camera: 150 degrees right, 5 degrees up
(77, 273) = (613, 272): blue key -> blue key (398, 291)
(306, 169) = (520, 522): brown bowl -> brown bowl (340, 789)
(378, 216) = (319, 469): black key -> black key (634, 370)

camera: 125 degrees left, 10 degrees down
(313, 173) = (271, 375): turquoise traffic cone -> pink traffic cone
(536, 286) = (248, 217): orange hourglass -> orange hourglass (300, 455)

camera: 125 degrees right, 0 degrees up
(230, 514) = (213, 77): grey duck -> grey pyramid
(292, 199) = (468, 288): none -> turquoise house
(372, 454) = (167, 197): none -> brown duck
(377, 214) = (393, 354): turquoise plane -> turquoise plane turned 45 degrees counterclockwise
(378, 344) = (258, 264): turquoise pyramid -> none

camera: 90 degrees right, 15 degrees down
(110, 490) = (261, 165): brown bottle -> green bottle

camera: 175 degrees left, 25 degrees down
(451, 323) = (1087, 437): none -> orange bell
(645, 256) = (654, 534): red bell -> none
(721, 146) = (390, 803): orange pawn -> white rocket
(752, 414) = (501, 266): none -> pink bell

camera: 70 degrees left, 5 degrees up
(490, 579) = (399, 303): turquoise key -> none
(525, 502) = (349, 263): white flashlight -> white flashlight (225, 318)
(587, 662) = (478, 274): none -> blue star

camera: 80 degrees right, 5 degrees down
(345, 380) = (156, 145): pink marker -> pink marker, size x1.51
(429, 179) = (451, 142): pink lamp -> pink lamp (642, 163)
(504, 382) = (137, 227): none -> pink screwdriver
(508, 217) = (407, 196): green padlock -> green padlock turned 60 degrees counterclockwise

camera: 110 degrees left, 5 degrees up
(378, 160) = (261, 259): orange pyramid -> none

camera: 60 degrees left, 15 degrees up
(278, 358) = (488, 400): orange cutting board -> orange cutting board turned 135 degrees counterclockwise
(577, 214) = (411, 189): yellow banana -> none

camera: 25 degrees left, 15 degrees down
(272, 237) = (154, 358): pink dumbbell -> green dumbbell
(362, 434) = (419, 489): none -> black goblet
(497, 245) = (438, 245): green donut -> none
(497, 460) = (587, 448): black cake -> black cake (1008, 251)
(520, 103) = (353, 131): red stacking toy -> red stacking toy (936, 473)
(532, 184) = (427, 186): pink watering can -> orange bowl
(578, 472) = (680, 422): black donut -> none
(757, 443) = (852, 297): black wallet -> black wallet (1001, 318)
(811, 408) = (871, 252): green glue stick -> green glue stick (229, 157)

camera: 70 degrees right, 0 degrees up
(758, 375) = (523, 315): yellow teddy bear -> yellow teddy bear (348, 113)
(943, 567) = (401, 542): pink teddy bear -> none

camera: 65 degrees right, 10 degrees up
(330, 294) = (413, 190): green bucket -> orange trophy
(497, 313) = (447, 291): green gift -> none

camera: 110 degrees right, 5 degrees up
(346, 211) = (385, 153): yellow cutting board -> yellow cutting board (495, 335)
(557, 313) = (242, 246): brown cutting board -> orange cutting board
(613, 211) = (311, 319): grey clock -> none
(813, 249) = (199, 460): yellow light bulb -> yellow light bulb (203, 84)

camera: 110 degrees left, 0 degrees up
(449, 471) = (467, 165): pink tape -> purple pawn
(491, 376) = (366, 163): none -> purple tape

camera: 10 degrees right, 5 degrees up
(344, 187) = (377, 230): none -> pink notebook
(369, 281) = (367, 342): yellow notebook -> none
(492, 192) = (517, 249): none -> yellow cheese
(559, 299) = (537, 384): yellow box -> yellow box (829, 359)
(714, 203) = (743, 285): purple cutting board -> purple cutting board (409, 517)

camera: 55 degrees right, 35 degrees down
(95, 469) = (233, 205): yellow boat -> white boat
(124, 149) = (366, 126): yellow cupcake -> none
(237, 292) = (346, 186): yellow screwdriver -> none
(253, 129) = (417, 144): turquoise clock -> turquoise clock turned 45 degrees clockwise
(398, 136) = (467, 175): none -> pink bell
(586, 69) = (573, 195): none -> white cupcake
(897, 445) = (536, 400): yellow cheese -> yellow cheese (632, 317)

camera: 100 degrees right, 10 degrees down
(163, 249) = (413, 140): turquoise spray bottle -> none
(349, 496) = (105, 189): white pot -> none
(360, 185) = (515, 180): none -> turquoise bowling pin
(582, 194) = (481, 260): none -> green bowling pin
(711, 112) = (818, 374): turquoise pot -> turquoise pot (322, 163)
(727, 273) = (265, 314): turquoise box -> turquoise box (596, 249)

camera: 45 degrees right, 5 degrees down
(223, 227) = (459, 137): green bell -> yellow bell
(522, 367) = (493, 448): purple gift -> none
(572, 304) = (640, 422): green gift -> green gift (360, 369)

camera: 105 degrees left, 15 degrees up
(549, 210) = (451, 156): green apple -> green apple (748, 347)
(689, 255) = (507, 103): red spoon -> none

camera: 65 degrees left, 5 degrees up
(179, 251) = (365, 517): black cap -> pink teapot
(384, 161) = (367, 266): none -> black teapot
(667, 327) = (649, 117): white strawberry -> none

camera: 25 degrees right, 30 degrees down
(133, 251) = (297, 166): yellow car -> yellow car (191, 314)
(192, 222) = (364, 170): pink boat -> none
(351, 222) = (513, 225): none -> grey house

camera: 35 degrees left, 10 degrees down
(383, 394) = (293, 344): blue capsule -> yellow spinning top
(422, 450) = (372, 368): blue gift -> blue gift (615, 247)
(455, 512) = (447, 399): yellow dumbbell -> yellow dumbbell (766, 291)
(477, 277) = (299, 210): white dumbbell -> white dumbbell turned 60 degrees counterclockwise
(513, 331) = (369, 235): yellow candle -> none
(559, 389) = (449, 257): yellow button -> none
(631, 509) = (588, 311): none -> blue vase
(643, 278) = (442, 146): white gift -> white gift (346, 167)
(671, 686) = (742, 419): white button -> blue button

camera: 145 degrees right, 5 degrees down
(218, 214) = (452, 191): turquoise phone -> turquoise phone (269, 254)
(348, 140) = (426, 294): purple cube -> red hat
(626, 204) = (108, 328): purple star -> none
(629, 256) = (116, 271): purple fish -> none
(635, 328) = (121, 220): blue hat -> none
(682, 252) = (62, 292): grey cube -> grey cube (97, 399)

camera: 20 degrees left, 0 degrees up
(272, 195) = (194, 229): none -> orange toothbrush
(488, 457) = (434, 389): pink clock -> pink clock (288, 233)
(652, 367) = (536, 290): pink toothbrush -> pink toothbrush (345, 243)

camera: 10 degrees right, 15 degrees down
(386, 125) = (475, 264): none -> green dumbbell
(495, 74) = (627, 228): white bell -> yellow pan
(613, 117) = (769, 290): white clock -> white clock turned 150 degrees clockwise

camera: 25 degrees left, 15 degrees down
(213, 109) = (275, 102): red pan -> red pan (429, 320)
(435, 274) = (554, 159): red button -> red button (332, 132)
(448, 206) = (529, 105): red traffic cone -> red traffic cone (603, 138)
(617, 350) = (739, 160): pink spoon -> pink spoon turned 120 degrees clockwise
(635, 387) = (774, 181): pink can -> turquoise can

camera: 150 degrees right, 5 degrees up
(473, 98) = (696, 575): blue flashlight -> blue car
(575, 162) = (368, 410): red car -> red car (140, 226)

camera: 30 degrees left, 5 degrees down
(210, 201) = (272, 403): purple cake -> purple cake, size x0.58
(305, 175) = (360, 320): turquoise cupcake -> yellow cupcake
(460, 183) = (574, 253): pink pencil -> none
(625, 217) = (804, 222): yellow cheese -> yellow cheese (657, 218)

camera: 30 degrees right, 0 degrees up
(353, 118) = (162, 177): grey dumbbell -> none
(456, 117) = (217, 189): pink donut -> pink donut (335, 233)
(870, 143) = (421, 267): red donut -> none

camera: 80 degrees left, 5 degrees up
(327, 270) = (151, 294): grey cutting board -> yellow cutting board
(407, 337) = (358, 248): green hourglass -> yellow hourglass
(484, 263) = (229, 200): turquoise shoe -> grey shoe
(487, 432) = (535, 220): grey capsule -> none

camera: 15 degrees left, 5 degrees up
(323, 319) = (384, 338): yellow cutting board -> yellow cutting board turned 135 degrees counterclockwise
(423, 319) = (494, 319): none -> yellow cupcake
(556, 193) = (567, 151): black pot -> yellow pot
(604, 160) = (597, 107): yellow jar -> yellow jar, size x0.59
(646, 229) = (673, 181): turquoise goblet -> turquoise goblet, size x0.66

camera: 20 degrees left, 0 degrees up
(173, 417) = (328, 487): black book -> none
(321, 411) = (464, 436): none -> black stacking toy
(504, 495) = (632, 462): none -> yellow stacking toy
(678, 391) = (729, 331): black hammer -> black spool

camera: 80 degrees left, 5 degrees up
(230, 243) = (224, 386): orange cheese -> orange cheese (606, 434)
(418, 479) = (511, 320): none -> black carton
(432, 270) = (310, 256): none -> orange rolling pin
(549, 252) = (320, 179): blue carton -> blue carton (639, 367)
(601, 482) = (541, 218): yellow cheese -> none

☆ ☆ ☆ ☆ ☆

[YOUR TASK] All lines in the data above from the one with "(532, 184) = (427, 186): pink" through the one with "camera: 65 degrees right, 10 degrees up" must be repeated exactly, and no others.

[TASK RESULT]
(532, 184) = (427, 186): pink watering can -> orange bowl
(578, 472) = (680, 422): black donut -> none
(757, 443) = (852, 297): black wallet -> black wallet (1001, 318)
(811, 408) = (871, 252): green glue stick -> green glue stick (229, 157)

camera: 70 degrees right, 0 degrees up
(758, 375) = (523, 315): yellow teddy bear -> yellow teddy bear (348, 113)
(943, 567) = (401, 542): pink teddy bear -> none

camera: 65 degrees right, 10 degrees up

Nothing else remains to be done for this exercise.